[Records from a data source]
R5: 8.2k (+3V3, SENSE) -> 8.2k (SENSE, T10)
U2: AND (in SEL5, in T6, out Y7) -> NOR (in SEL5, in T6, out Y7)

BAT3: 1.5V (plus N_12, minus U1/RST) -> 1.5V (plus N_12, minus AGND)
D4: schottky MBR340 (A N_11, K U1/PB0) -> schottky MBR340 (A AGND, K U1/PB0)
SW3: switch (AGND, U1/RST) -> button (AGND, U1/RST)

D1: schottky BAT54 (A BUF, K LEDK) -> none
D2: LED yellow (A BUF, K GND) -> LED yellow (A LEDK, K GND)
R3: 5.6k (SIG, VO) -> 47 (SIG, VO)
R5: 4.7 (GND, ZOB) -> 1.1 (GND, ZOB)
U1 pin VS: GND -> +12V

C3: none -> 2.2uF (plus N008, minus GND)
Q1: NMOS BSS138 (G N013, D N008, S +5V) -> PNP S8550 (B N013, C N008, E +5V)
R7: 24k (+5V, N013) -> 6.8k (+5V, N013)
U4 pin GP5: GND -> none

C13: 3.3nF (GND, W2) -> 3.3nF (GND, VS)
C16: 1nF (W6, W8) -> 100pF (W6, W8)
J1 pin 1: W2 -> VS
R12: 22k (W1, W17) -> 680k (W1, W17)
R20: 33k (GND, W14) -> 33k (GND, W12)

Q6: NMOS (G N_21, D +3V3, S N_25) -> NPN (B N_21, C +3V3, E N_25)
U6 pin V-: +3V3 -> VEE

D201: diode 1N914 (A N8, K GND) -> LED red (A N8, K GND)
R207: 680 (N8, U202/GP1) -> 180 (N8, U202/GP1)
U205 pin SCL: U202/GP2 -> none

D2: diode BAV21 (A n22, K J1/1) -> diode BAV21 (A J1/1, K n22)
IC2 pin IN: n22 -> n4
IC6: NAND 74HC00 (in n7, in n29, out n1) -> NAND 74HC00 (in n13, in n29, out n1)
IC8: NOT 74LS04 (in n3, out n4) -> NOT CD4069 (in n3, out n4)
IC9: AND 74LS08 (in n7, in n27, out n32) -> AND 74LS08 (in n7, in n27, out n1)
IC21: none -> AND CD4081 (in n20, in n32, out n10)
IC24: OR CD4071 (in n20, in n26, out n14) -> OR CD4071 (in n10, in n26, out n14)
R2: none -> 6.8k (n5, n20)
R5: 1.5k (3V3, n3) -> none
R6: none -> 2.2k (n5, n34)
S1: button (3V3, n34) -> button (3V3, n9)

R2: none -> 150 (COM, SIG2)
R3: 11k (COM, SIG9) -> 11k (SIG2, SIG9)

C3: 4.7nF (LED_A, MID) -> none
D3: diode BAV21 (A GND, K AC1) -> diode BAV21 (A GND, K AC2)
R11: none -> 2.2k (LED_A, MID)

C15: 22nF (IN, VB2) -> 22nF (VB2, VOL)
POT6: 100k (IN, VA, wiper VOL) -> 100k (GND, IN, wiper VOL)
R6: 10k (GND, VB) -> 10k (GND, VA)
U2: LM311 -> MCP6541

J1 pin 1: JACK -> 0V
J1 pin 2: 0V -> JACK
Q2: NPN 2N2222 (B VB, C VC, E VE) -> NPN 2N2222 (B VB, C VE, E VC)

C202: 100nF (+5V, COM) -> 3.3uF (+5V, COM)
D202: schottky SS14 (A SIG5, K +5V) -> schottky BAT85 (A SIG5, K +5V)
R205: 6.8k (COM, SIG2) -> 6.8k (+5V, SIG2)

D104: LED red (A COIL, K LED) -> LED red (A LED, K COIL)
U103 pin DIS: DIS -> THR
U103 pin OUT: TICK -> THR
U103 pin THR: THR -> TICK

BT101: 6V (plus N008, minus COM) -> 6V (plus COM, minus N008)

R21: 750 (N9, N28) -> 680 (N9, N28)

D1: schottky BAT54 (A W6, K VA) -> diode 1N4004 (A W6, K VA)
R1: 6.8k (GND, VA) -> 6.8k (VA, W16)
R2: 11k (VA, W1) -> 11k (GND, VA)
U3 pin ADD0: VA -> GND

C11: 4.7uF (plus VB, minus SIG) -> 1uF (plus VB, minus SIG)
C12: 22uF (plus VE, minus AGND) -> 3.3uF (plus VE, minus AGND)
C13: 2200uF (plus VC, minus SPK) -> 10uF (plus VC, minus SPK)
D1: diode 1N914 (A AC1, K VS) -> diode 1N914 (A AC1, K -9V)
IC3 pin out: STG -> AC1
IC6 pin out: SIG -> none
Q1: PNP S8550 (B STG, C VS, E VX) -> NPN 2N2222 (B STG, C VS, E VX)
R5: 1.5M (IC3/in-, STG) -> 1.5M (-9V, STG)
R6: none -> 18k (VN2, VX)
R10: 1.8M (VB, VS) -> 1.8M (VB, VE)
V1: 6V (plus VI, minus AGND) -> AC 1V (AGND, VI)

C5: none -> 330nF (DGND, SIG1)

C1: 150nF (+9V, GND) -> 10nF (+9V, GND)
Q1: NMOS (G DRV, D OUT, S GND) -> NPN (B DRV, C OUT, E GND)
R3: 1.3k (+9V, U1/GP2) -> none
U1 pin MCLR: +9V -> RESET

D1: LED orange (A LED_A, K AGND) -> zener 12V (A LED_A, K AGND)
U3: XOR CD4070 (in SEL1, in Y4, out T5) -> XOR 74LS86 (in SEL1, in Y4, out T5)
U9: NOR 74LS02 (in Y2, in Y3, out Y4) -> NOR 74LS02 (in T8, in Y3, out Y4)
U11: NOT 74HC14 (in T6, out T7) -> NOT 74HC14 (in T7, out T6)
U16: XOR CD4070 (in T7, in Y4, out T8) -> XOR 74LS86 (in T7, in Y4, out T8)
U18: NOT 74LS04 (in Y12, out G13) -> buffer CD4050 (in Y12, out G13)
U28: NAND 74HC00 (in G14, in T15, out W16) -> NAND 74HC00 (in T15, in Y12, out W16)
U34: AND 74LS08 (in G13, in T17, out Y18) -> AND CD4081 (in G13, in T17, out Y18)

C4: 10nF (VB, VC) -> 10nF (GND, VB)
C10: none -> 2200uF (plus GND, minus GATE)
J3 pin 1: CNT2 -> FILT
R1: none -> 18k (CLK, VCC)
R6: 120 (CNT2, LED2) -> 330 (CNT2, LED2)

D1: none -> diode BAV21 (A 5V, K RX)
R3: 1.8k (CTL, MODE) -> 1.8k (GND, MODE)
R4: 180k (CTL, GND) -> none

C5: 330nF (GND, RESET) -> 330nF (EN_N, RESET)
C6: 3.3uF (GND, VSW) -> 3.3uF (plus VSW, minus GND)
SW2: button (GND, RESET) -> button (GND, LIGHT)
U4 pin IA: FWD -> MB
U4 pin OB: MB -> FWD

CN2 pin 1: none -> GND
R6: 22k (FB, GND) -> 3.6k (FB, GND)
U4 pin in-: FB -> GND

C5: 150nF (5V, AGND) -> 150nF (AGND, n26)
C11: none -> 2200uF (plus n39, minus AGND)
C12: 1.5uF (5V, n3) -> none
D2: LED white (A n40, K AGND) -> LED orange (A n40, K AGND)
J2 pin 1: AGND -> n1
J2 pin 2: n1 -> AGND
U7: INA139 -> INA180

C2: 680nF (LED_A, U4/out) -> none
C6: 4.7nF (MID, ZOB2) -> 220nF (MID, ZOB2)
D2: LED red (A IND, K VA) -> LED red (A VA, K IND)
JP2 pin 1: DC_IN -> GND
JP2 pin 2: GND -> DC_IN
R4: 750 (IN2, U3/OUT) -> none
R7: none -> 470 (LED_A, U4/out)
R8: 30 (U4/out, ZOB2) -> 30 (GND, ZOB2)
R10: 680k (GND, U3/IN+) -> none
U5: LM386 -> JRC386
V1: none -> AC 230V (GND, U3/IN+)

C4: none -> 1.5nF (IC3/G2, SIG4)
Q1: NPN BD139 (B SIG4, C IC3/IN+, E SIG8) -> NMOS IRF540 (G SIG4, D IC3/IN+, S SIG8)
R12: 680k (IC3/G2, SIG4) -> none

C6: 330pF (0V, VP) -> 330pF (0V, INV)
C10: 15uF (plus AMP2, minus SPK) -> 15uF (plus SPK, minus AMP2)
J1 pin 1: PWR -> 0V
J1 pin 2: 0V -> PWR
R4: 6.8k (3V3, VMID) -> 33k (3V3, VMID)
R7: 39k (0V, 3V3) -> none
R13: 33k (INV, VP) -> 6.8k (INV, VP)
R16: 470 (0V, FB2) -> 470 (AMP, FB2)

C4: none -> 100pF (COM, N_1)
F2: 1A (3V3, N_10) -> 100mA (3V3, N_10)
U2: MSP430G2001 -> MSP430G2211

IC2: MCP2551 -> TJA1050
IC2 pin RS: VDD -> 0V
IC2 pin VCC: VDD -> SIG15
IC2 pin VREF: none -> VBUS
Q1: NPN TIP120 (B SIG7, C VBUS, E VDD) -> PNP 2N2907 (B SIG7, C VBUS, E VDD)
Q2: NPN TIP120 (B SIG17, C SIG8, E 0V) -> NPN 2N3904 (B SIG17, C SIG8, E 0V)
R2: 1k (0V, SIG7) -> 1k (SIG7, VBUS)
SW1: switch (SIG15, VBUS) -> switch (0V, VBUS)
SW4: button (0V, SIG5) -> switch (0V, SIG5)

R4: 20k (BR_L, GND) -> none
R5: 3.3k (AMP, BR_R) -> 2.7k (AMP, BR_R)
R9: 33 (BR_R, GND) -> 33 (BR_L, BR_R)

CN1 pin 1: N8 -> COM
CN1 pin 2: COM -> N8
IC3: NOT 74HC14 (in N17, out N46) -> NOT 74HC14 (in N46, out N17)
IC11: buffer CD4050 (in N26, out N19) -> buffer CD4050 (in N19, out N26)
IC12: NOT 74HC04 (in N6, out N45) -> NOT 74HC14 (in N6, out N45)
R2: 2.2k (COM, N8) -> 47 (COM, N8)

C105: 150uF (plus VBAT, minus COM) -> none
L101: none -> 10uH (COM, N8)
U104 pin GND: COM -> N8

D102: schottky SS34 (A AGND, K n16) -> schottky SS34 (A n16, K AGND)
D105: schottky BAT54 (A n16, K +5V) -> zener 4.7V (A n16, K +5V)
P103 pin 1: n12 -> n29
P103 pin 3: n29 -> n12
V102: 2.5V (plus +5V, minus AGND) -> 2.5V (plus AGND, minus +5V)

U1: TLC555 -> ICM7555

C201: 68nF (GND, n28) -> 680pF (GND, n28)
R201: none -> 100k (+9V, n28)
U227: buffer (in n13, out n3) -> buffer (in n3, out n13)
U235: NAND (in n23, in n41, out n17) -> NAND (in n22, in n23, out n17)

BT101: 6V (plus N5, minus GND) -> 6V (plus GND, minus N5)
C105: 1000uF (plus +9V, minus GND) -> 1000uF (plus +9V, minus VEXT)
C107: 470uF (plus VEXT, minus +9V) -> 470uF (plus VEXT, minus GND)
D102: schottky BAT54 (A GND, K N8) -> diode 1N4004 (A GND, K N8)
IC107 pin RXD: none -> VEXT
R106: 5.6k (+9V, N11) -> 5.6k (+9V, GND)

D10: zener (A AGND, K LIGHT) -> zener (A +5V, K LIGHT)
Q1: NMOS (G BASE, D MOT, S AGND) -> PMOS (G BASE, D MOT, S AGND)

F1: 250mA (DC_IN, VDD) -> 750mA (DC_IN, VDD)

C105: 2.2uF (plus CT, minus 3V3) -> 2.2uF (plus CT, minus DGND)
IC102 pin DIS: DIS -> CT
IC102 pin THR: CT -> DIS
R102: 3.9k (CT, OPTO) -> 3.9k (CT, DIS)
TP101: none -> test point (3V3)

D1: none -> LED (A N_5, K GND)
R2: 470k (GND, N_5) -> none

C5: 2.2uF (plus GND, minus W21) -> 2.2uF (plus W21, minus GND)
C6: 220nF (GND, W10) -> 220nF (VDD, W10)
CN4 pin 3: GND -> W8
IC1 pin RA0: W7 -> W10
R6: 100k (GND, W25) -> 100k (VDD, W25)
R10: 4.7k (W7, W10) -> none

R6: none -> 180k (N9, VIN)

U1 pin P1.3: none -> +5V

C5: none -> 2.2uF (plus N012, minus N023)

TASK DETAILS - Among the entries, how many lines include the word "DGND"? Answer with a single number and nothing further.

OUTPUT FOR THIS EXERCISE - 2